Copy out all of the material below line for line, leaving out the pictures.

The records:
* begin *

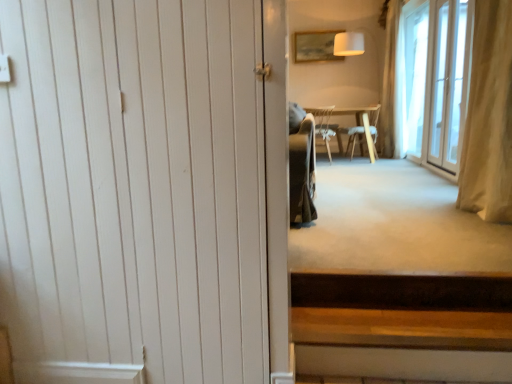
Question: Is white wood door at left smaller than light brown wooden chair at center, positioned as the second chair in left-to-right order?

Choices:
 (A) no
 (B) yes

Answer: (B)

Question: From the image's perspective, is white wood door at left beneath light brown wooden chair at center, positioned as the second chair in left-to-right order?

Choices:
 (A) yes
 (B) no

Answer: (A)

Question: Are white wood door at left and light brown wooden chair at center, the first chair viewed from the right, making contact?

Choices:
 (A) yes
 (B) no

Answer: (B)

Question: Can you confirm if white wood door at left is positioned to the left of light brown wooden chair at center, the first chair viewed from the right?

Choices:
 (A) yes
 (B) no

Answer: (A)

Question: Can you confirm if white wood door at left is positioned to the right of light brown wooden chair at center, the first chair viewed from the right?

Choices:
 (A) yes
 (B) no

Answer: (B)

Question: Is white sheer curtain at right, which appears as the 1th curtain when viewed from the right, wider or thinner than transparent glass door at right?

Choices:
 (A) wide
 (B) thin

Answer: (A)

Question: Considering the relative positions of white sheer curtain at right, which appears as the 1th curtain when viewed from the right, and transparent glass door at right in the image provided, is white sheer curtain at right, which appears as the 1th curtain when viewed from the right, to the left or to the right of transparent glass door at right?

Choices:
 (A) right
 (B) left

Answer: (B)

Question: Is white sheer curtain at right, which appears as the 1th curtain when viewed from the right, in front of or behind transparent glass door at right in the image?

Choices:
 (A) behind
 (B) front

Answer: (A)

Question: From a real-world perspective, is white sheer curtain at right, marked as the 2th curtain in a left-to-right arrangement, above or below transparent glass door at right?

Choices:
 (A) above
 (B) below

Answer: (A)

Question: Visually, is light brown wooden chair at center, the first chair viewed from the right, positioned to the left or to the right of transparent glass door at right?

Choices:
 (A) left
 (B) right

Answer: (A)

Question: Considering their positions, is light brown wooden chair at center, the first chair viewed from the right, located in front of or behind transparent glass door at right?

Choices:
 (A) behind
 (B) front

Answer: (A)

Question: Does point (371, 152) appear closer or farther from the camera than point (422, 6)?

Choices:
 (A) closer
 (B) farther

Answer: (B)

Question: From their relative heights in the image, would you say light brown wooden chair at center, positioned as the second chair in left-to-right order, is taller or shorter than transparent glass door at right?

Choices:
 (A) tall
 (B) short

Answer: (B)

Question: Relative to matte wooden picture frame at upper center, is beige fabric curtain at right, which is the first curtain from left to right, in front or behind?

Choices:
 (A) front
 (B) behind

Answer: (A)

Question: Visually, is beige fabric curtain at right, arranged as the first curtain when viewed from the front, positioned to the left or to the right of matte wooden picture frame at upper center?

Choices:
 (A) right
 (B) left

Answer: (A)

* end *

Solved problem:
Question: Is white wood door at left smaller than light brown wooden chair at center, positioned as the second chair in left-to-right order?

Choices:
 (A) no
 (B) yes

Answer: (B)

Question: From the image's perspective, is white wood door at left beneath light brown wooden chair at center, positioned as the second chair in left-to-right order?

Choices:
 (A) yes
 (B) no

Answer: (A)

Question: Are white wood door at left and light brown wooden chair at center, the first chair viewed from the right, making contact?

Choices:
 (A) yes
 (B) no

Answer: (B)

Question: Can you confirm if white wood door at left is positioned to the left of light brown wooden chair at center, the first chair viewed from the right?

Choices:
 (A) yes
 (B) no

Answer: (A)

Question: Can you confirm if white wood door at left is positioned to the right of light brown wooden chair at center, the first chair viewed from the right?

Choices:
 (A) yes
 (B) no

Answer: (B)

Question: Is white sheer curtain at right, which appears as the 1th curtain when viewed from the right, wider or thinner than transparent glass door at right?

Choices:
 (A) wide
 (B) thin

Answer: (A)

Question: Considering the relative positions of white sheer curtain at right, which appears as the 1th curtain when viewed from the right, and transparent glass door at right in the image provided, is white sheer curtain at right, which appears as the 1th curtain when viewed from the right, to the left or to the right of transparent glass door at right?

Choices:
 (A) right
 (B) left

Answer: (B)

Question: Is white sheer curtain at right, which appears as the 1th curtain when viewed from the right, in front of or behind transparent glass door at right in the image?

Choices:
 (A) behind
 (B) front

Answer: (A)

Question: From a real-world perspective, is white sheer curtain at right, marked as the 2th curtain in a left-to-right arrangement, above or below transparent glass door at right?

Choices:
 (A) above
 (B) below

Answer: (A)

Question: Visually, is light brown wooden chair at center, the first chair viewed from the right, positioned to the left or to the right of transparent glass door at right?

Choices:
 (A) left
 (B) right

Answer: (A)

Question: Considering their positions, is light brown wooden chair at center, the first chair viewed from the right, located in front of or behind transparent glass door at right?

Choices:
 (A) behind
 (B) front

Answer: (A)

Question: Does point (371, 152) appear closer or farther from the camera than point (422, 6)?

Choices:
 (A) closer
 (B) farther

Answer: (B)

Question: From their relative heights in the image, would you say light brown wooden chair at center, positioned as the second chair in left-to-right order, is taller or shorter than transparent glass door at right?

Choices:
 (A) tall
 (B) short

Answer: (B)

Question: Relative to matte wooden picture frame at upper center, is beige fabric curtain at right, which is the first curtain from left to right, in front or behind?

Choices:
 (A) front
 (B) behind

Answer: (A)

Question: Visually, is beige fabric curtain at right, arranged as the first curtain when viewed from the front, positioned to the left or to the right of matte wooden picture frame at upper center?

Choices:
 (A) right
 (B) left

Answer: (A)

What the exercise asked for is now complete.